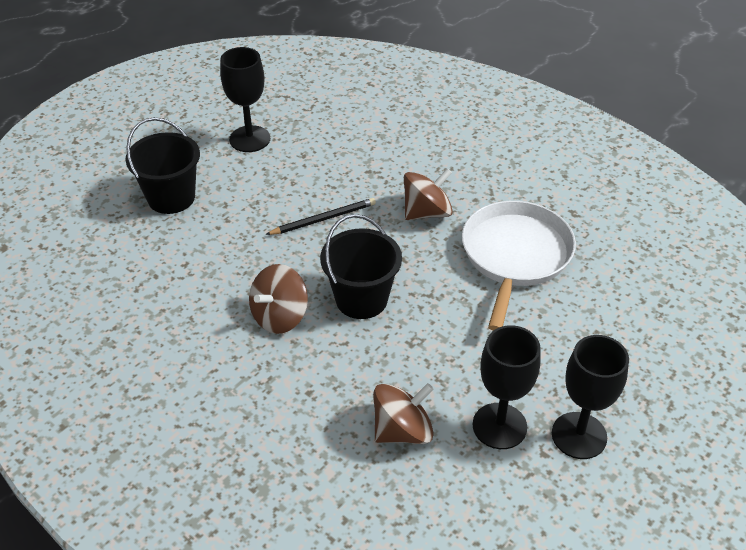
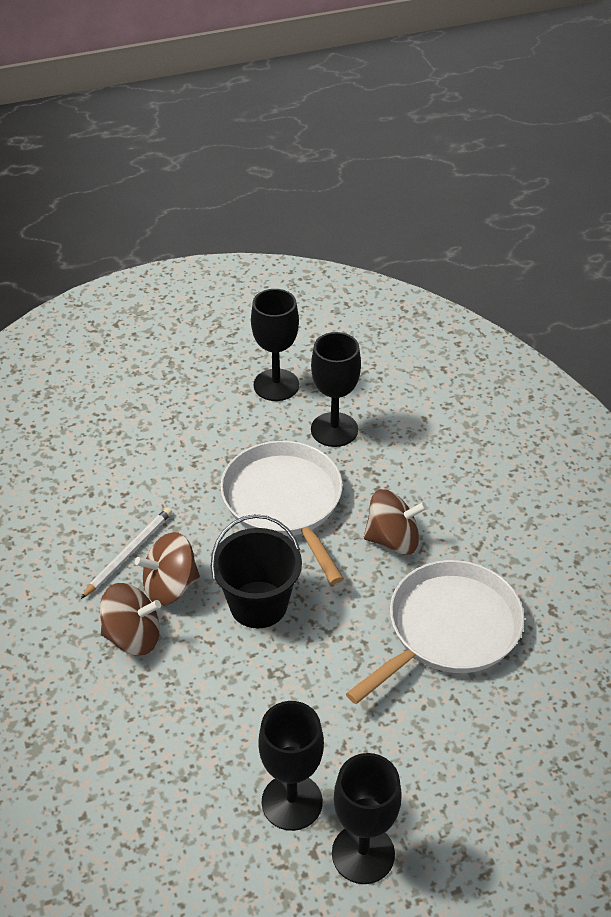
camera: 30 degrees right, 0 degrees up
(171, 198) = (160, 419): black bucket -> none
(225, 306) = (129, 553): none -> white pencil
(321, 154) = (334, 430): none -> black goblet
(324, 219) = (285, 502): black pencil -> white pan
(402, 431) = (197, 758): brown spinning top -> brown spinning top (133, 636)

- Problem statement -
Using the material above, retype each entry exactly and omit the pictures.

- Response to the task -
camera: 30 degrees right, 0 degrees up
(171, 198) = (160, 419): black bucket -> none
(225, 306) = (129, 553): none -> white pencil
(321, 154) = (334, 430): none -> black goblet
(324, 219) = (285, 502): black pencil -> white pan
(402, 431) = (197, 758): brown spinning top -> brown spinning top (133, 636)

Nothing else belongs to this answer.